(Beginning of The data)

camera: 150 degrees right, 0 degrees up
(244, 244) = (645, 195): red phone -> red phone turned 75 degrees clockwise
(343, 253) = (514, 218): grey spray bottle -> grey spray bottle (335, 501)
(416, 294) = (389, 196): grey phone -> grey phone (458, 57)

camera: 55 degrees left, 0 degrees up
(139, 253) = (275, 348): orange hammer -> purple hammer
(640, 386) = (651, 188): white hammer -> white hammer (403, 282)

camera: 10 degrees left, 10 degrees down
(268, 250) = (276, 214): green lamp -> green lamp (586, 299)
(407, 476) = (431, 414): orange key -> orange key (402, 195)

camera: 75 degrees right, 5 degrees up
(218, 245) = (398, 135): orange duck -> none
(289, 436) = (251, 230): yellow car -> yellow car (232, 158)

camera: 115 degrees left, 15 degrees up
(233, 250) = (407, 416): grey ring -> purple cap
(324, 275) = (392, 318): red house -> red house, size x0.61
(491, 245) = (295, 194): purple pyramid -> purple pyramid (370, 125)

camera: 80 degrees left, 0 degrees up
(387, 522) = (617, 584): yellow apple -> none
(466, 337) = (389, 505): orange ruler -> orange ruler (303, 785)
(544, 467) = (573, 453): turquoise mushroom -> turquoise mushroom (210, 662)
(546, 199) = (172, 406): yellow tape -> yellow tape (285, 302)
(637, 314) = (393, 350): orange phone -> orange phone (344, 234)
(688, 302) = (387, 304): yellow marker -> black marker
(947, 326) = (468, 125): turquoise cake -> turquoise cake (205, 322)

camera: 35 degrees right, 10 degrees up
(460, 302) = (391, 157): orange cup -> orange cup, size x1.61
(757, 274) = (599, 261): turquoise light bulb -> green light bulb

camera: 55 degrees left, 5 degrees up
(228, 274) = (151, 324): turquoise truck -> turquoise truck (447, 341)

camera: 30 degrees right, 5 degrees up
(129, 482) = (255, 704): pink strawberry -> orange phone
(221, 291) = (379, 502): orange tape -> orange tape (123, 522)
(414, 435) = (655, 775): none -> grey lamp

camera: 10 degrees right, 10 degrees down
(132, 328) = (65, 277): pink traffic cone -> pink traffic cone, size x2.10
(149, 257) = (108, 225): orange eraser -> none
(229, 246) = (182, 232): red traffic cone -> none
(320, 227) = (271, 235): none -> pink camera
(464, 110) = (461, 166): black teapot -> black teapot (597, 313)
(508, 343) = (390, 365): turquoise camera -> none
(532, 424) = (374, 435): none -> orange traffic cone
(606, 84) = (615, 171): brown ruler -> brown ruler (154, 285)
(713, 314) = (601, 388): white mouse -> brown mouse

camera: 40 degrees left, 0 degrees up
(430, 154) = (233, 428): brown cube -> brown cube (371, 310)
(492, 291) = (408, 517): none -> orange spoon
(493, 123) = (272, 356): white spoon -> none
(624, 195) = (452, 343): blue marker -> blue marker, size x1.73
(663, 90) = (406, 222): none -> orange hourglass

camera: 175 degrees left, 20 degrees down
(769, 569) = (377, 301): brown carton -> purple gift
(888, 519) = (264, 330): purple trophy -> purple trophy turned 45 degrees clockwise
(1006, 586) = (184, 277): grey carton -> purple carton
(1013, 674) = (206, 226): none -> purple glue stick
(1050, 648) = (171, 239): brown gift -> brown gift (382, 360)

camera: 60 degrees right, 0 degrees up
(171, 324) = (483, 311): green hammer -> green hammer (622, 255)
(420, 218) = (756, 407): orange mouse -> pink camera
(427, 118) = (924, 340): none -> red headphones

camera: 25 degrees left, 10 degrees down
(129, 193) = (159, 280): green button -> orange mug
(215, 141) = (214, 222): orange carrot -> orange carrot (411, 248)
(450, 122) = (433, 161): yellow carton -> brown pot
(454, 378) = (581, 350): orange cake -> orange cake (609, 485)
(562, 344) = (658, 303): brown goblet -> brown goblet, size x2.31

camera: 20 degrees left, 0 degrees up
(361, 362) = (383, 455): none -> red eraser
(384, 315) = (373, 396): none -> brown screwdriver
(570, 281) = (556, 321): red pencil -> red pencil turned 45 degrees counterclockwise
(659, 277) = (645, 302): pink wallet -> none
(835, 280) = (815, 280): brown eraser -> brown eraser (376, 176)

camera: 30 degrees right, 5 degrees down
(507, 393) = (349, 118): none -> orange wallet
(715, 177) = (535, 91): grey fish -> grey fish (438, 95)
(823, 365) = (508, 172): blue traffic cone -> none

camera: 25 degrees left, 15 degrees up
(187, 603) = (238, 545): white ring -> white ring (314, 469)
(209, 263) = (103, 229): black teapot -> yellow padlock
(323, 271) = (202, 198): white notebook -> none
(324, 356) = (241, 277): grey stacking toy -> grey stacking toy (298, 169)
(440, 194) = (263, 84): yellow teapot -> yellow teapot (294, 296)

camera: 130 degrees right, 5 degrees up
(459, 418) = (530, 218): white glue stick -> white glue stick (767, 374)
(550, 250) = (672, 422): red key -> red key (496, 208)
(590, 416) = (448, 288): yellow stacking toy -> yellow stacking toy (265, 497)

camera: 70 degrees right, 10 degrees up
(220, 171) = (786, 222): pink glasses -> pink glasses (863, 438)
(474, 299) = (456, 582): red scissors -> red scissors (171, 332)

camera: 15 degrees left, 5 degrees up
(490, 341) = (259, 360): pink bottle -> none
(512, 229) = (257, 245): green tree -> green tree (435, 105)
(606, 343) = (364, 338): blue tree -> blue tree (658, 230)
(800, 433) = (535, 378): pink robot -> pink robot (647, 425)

(End of The data)

Look above for the line holding "(508, 343) = (390, 365): turquoise" and the line holding "(420, 218) = (756, 407): orange". Retype both, and every line between them, word for word and nothing else.

(508, 343) = (390, 365): turquoise camera -> none
(532, 424) = (374, 435): none -> orange traffic cone
(606, 84) = (615, 171): brown ruler -> brown ruler (154, 285)
(713, 314) = (601, 388): white mouse -> brown mouse

camera: 40 degrees left, 0 degrees up
(430, 154) = (233, 428): brown cube -> brown cube (371, 310)
(492, 291) = (408, 517): none -> orange spoon
(493, 123) = (272, 356): white spoon -> none
(624, 195) = (452, 343): blue marker -> blue marker, size x1.73
(663, 90) = (406, 222): none -> orange hourglass

camera: 175 degrees left, 20 degrees down
(769, 569) = (377, 301): brown carton -> purple gift
(888, 519) = (264, 330): purple trophy -> purple trophy turned 45 degrees clockwise
(1006, 586) = (184, 277): grey carton -> purple carton
(1013, 674) = (206, 226): none -> purple glue stick
(1050, 648) = (171, 239): brown gift -> brown gift (382, 360)

camera: 60 degrees right, 0 degrees up
(171, 324) = (483, 311): green hammer -> green hammer (622, 255)
(420, 218) = (756, 407): orange mouse -> pink camera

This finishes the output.